Work instruction
Locate the line containing "LINE2 pin AO: D1 -> D5", then please write out that line and all the lines below it in the entries exactly.
__________
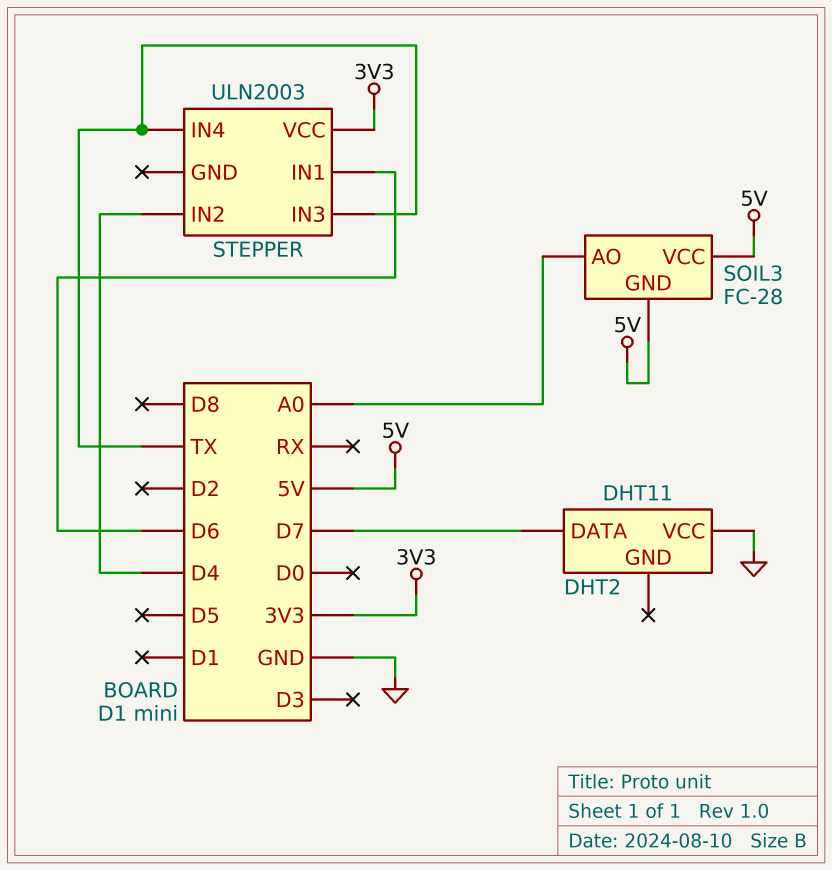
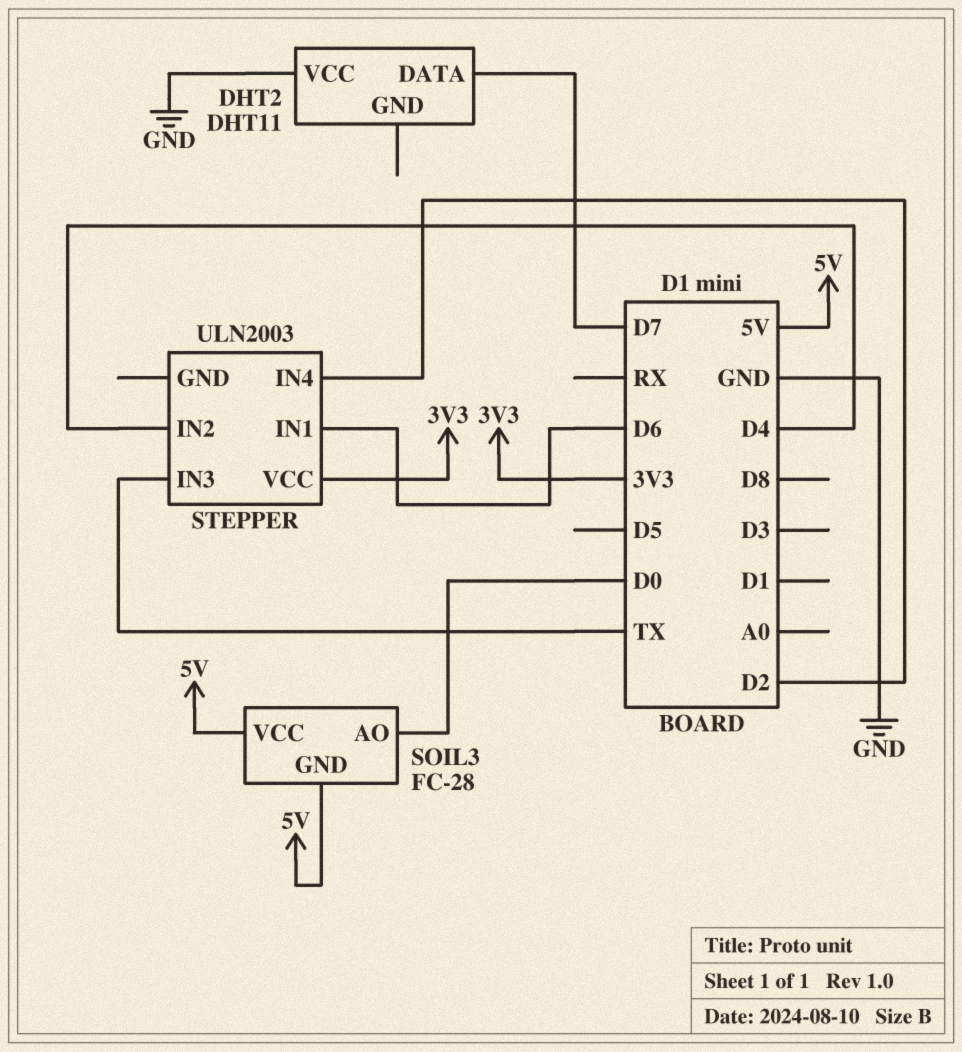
SOIL3 pin AO: A0 -> D0
STEPPER pin IN4: TX -> D2

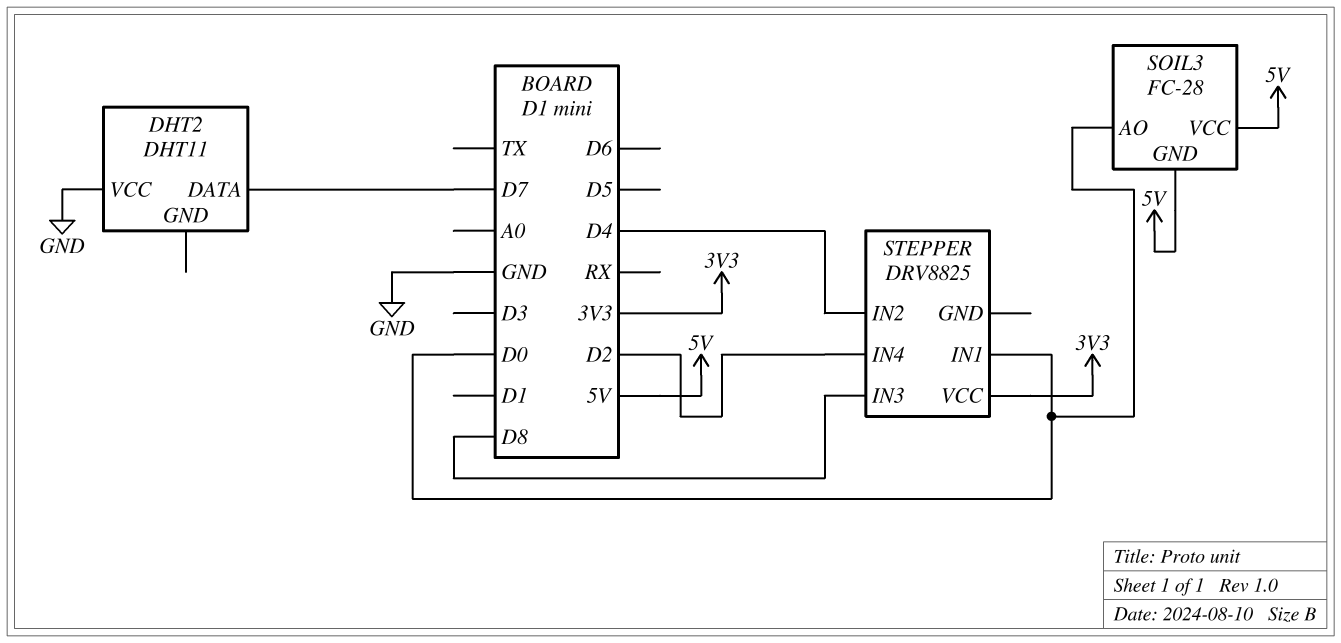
STEPPER: ULN2003 -> DRV8825
STEPPER pin IN1: D6 -> D0
STEPPER pin IN3: TX -> D8

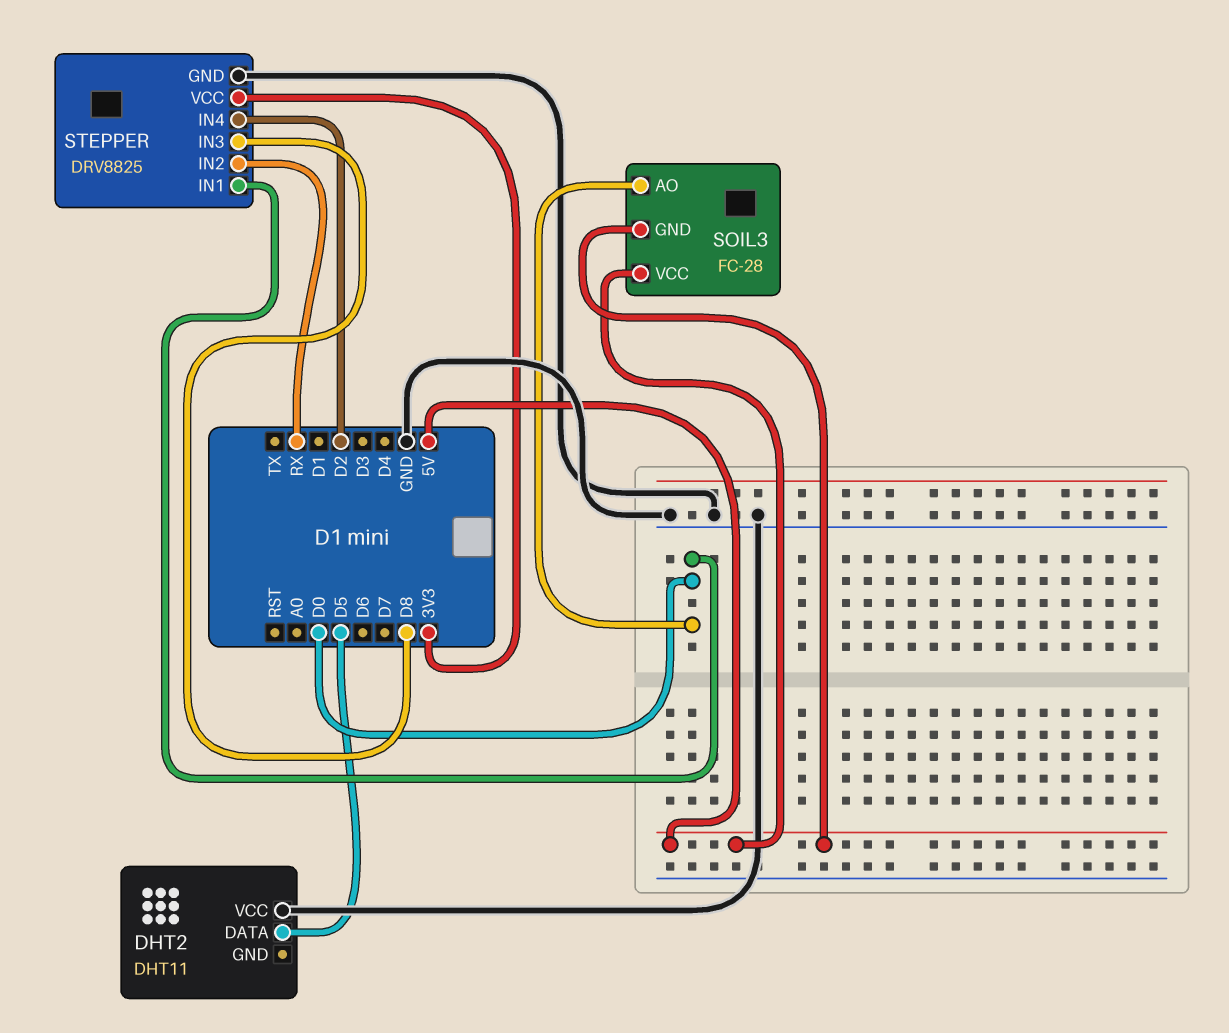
DHT2 pin DATA: D7 -> D5
STEPPER pin GND: none -> GND
STEPPER pin IN2: D4 -> RX

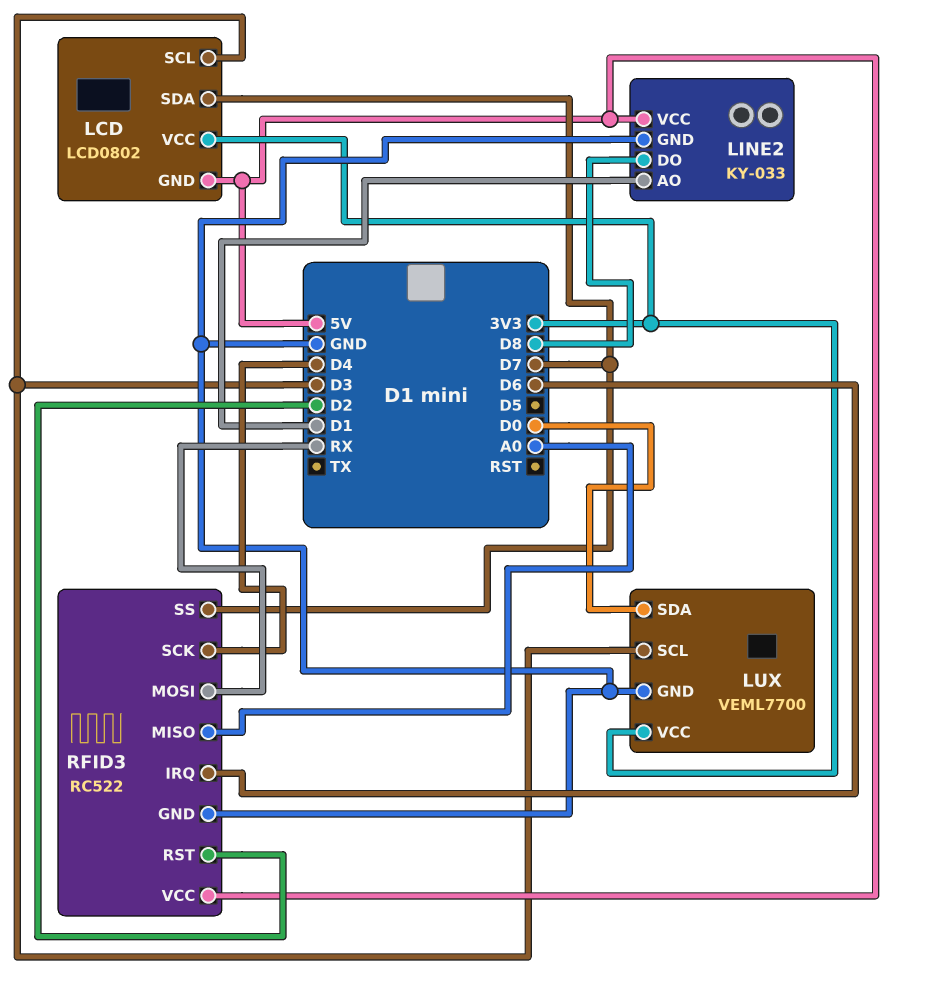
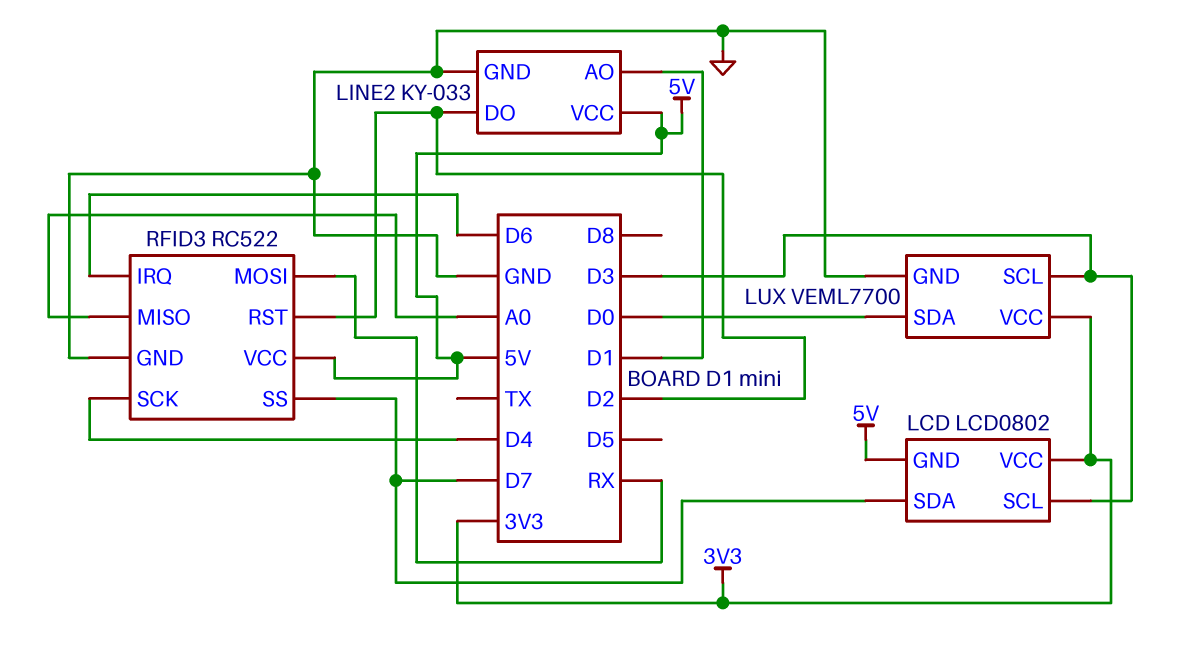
LINE2 pin DO: D8 -> D2

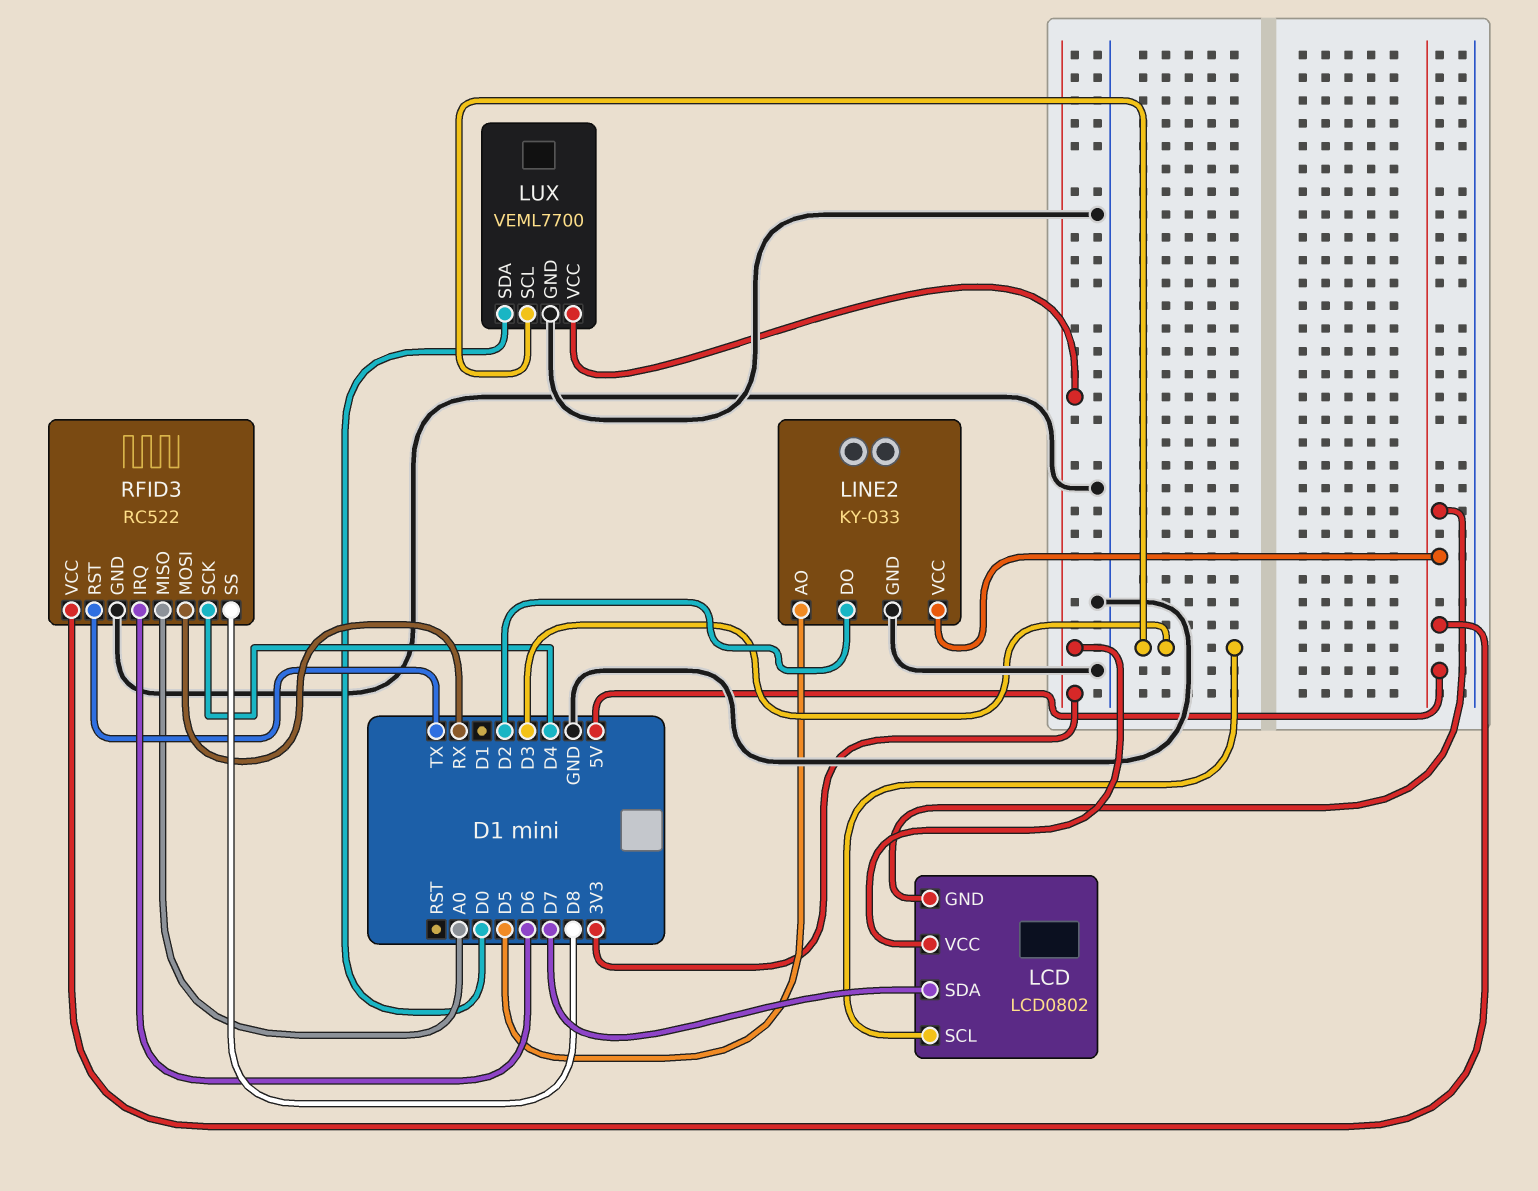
LINE2 pin AO: D1 -> D5
RFID3 pin RST: D2 -> TX
RFID3 pin SS: D7 -> D8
__________
Solution
LINE2 pin AO: D1 -> D5
RFID3 pin RST: D2 -> TX
RFID3 pin SS: D7 -> D8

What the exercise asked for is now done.